____ INFORMATION PROVIDED

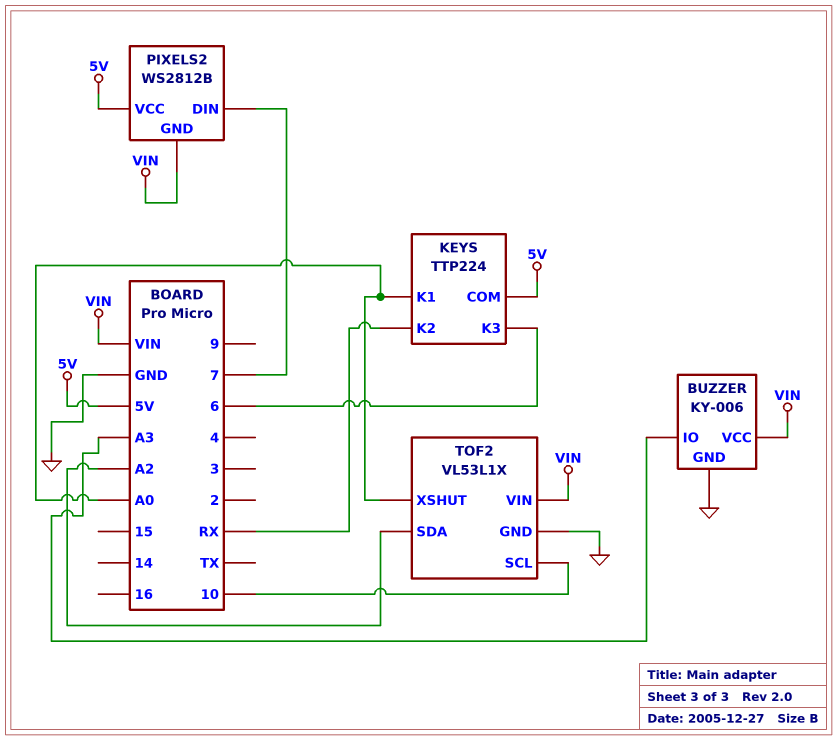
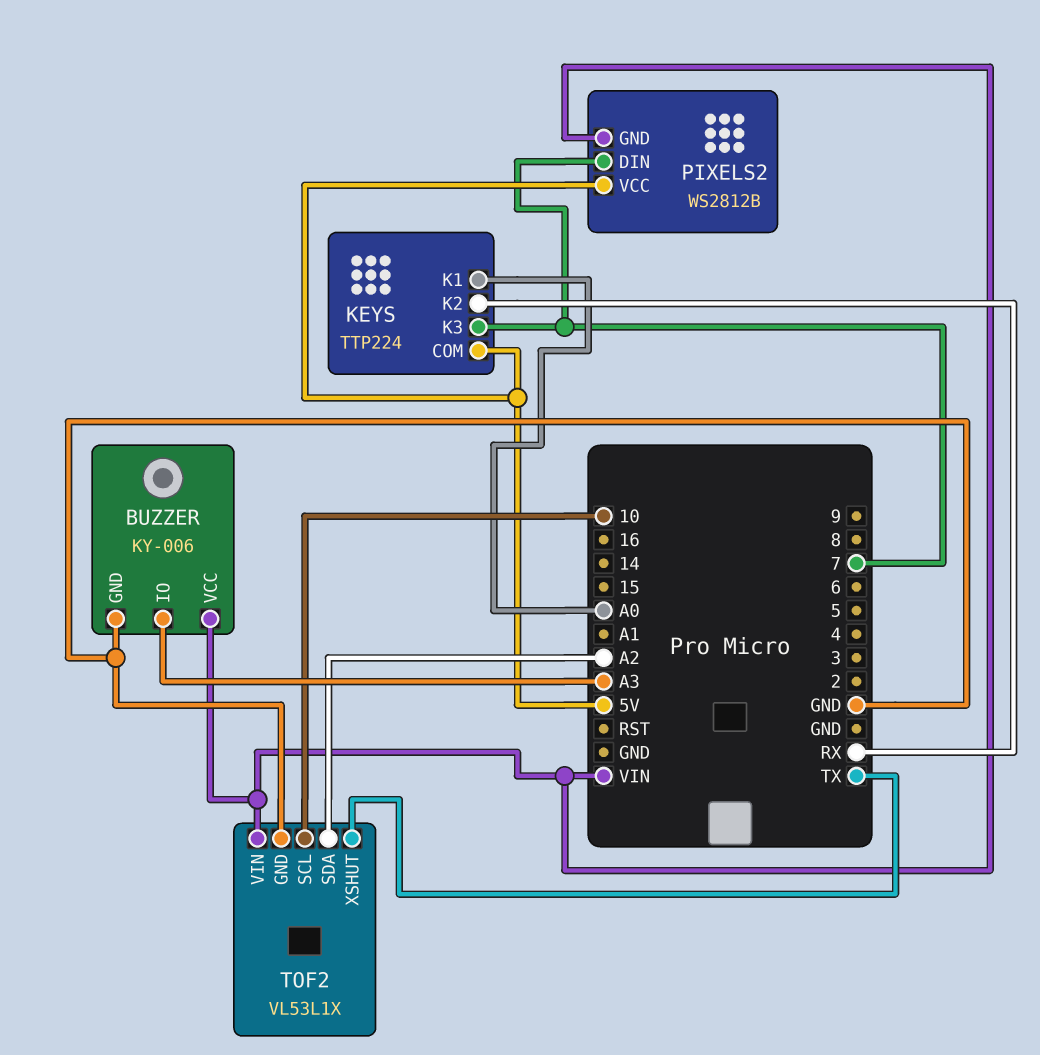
KEYS pin K3: 6 -> 7
TOF2 pin XSHUT: A0 -> TX

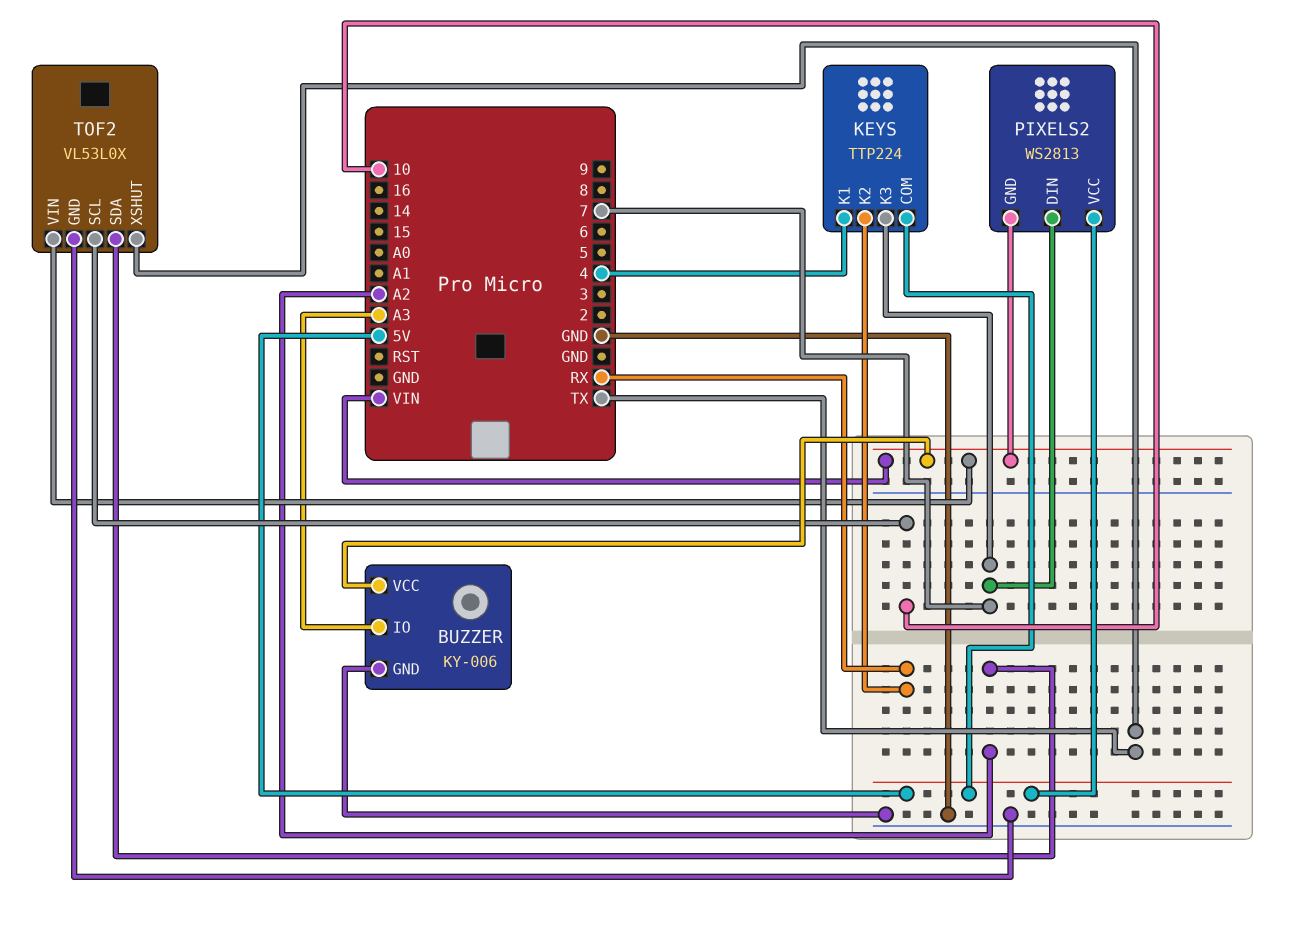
KEYS pin K1: A0 -> 4
PIXELS2: WS2812B -> WS2813
TOF2: VL53L1X -> VL53L0X

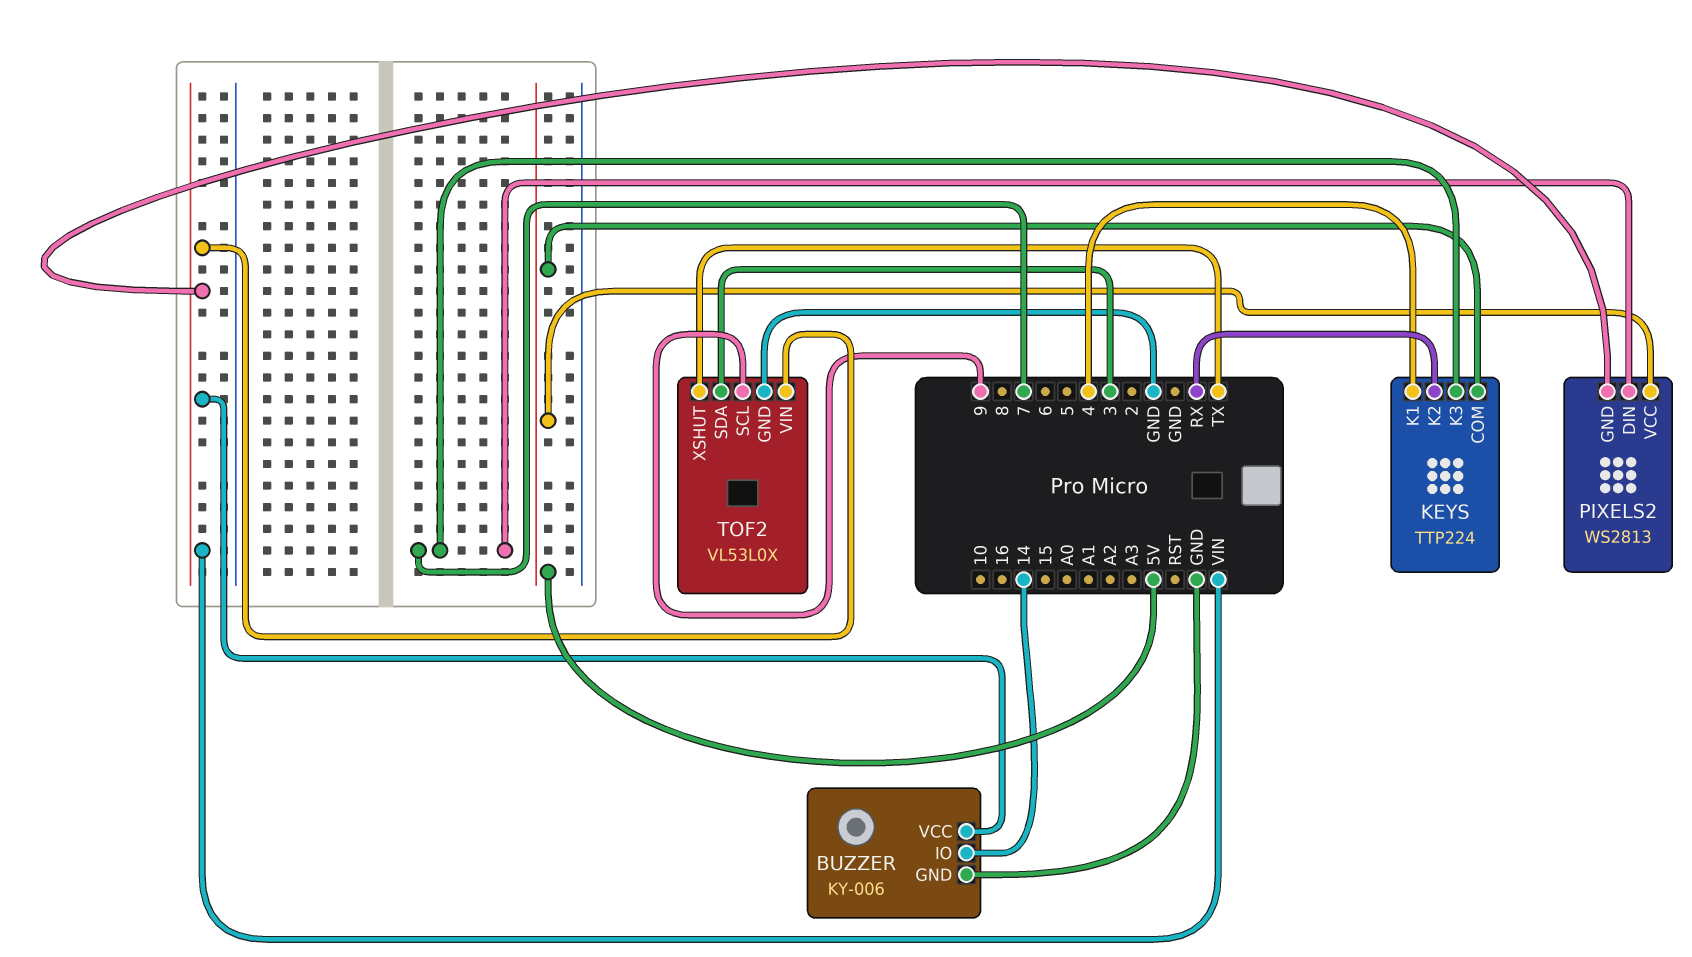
BUZZER pin IO: A3 -> 14
TOF2 pin SCL: 10 -> 9
TOF2 pin SDA: A2 -> 3

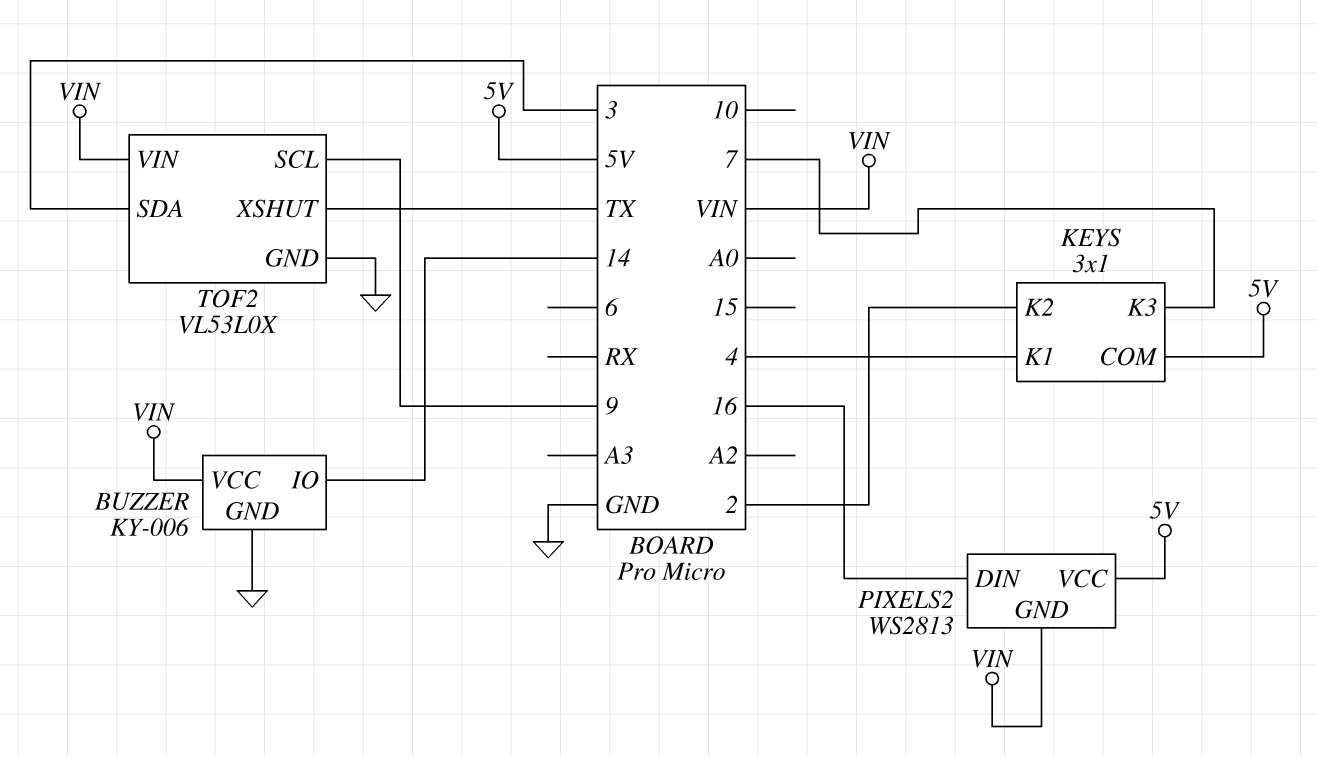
KEYS: TTP224 -> 3x1
KEYS pin K2: RX -> 2
PIXELS2 pin DIN: 7 -> 16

________

**ASSIGNED TASK:** The listing above must be printed again exactly, minus its pictures.

**TASK RESPONSE:**
KEYS pin K3: 6 -> 7
TOF2 pin XSHUT: A0 -> TX

KEYS pin K1: A0 -> 4
PIXELS2: WS2812B -> WS2813
TOF2: VL53L1X -> VL53L0X

BUZZER pin IO: A3 -> 14
TOF2 pin SCL: 10 -> 9
TOF2 pin SDA: A2 -> 3

KEYS: TTP224 -> 3x1
KEYS pin K2: RX -> 2
PIXELS2 pin DIN: 7 -> 16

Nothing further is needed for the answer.